What you should do ▸ The listing is to be printed word for word, pictures omitted.

++++ Given records ++++

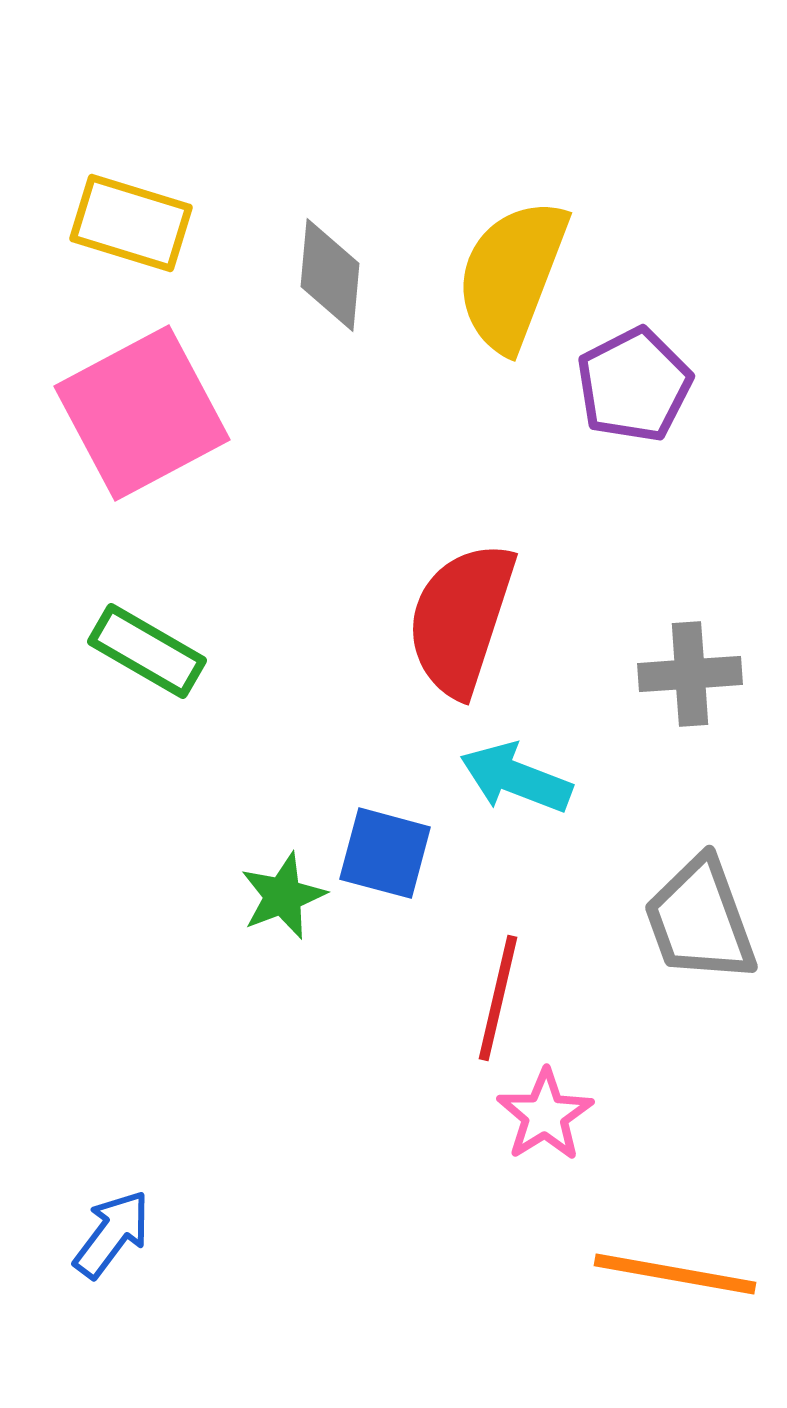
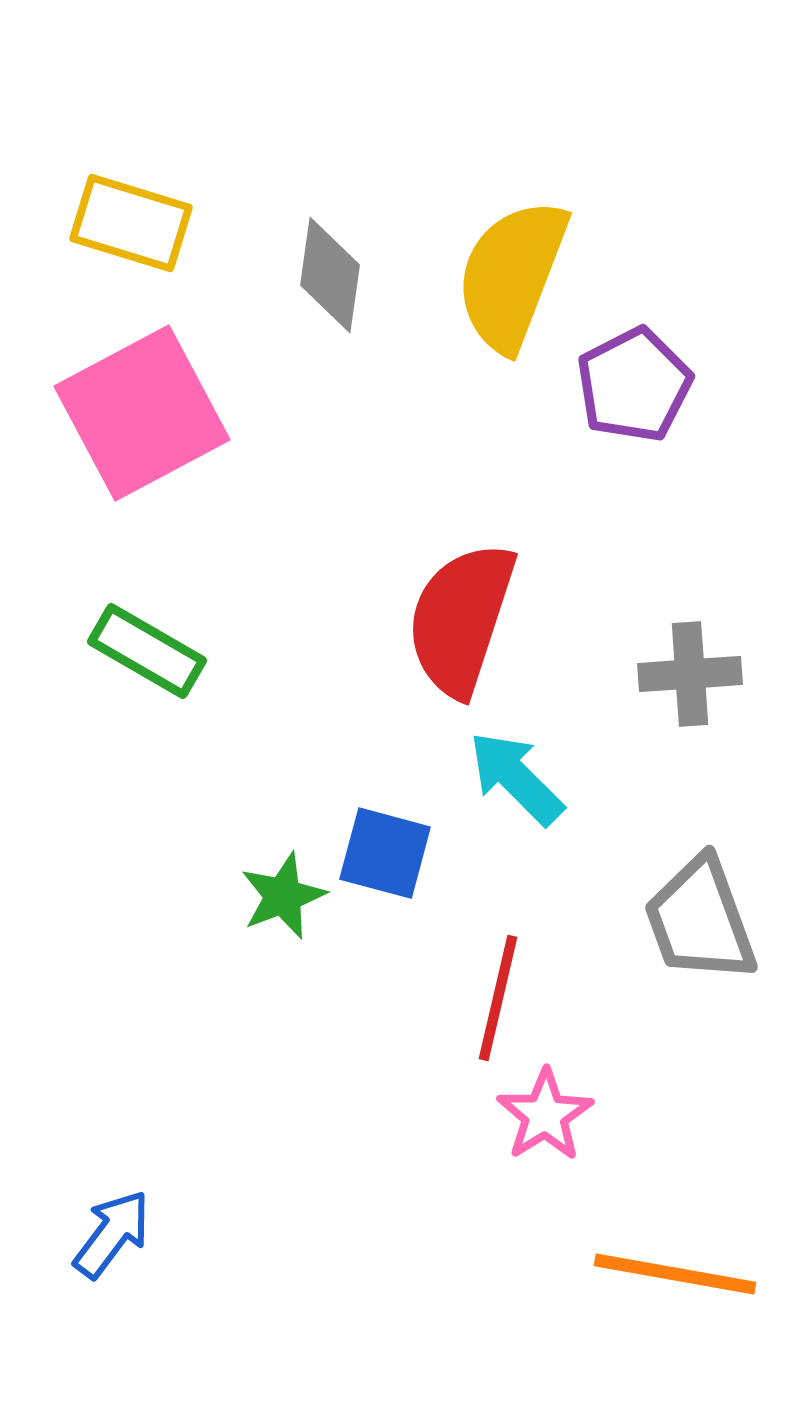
gray diamond: rotated 3 degrees clockwise
cyan arrow: rotated 24 degrees clockwise
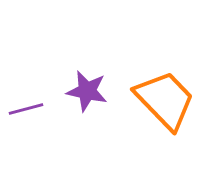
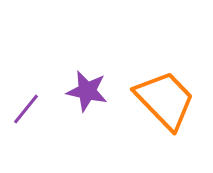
purple line: rotated 36 degrees counterclockwise
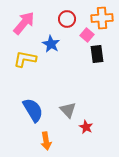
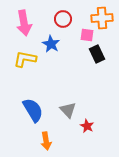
red circle: moved 4 px left
pink arrow: rotated 130 degrees clockwise
pink square: rotated 32 degrees counterclockwise
black rectangle: rotated 18 degrees counterclockwise
red star: moved 1 px right, 1 px up
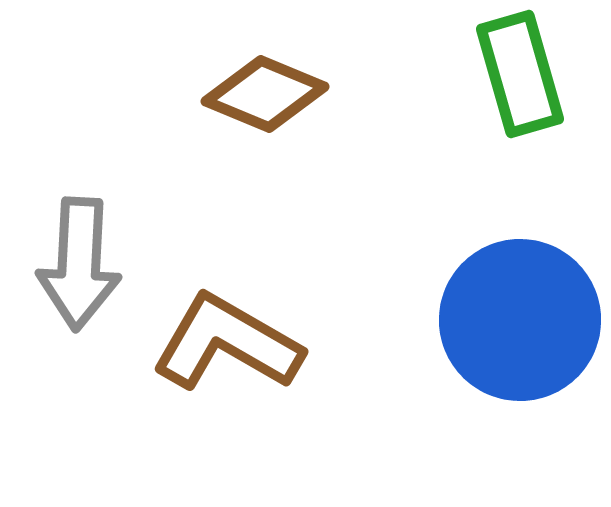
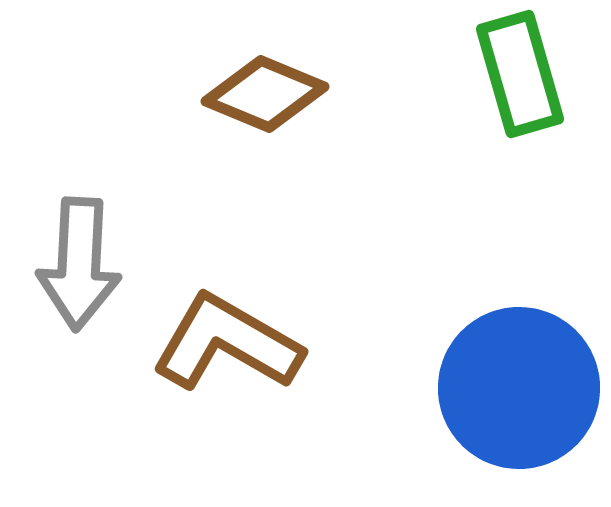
blue circle: moved 1 px left, 68 px down
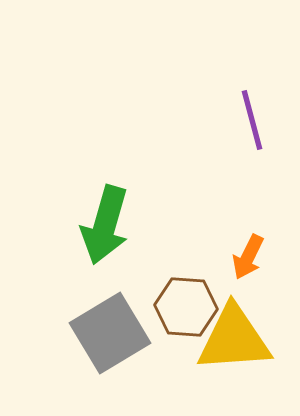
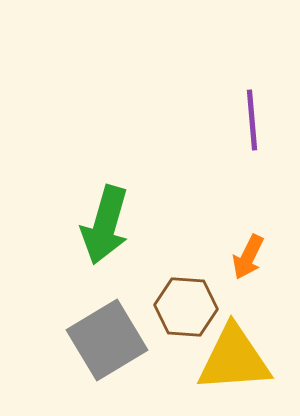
purple line: rotated 10 degrees clockwise
gray square: moved 3 px left, 7 px down
yellow triangle: moved 20 px down
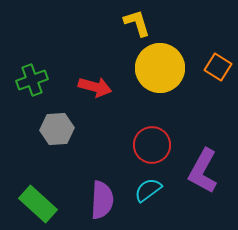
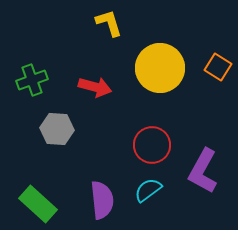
yellow L-shape: moved 28 px left
gray hexagon: rotated 8 degrees clockwise
purple semicircle: rotated 9 degrees counterclockwise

++++

Answer below ▸
gray diamond: rotated 3 degrees clockwise
cyan arrow: rotated 24 degrees clockwise
purple line: rotated 36 degrees counterclockwise
red circle: moved 4 px left
pink arrow: rotated 130 degrees clockwise
pink square: rotated 32 degrees counterclockwise
black rectangle: rotated 18 degrees counterclockwise
red star: moved 1 px right, 1 px up
blue circle: moved 1 px left, 68 px down
purple line: rotated 10 degrees clockwise
gray square: moved 3 px left, 7 px down
yellow triangle: moved 20 px down
yellow L-shape: moved 28 px left
gray hexagon: rotated 8 degrees clockwise
purple semicircle: rotated 9 degrees counterclockwise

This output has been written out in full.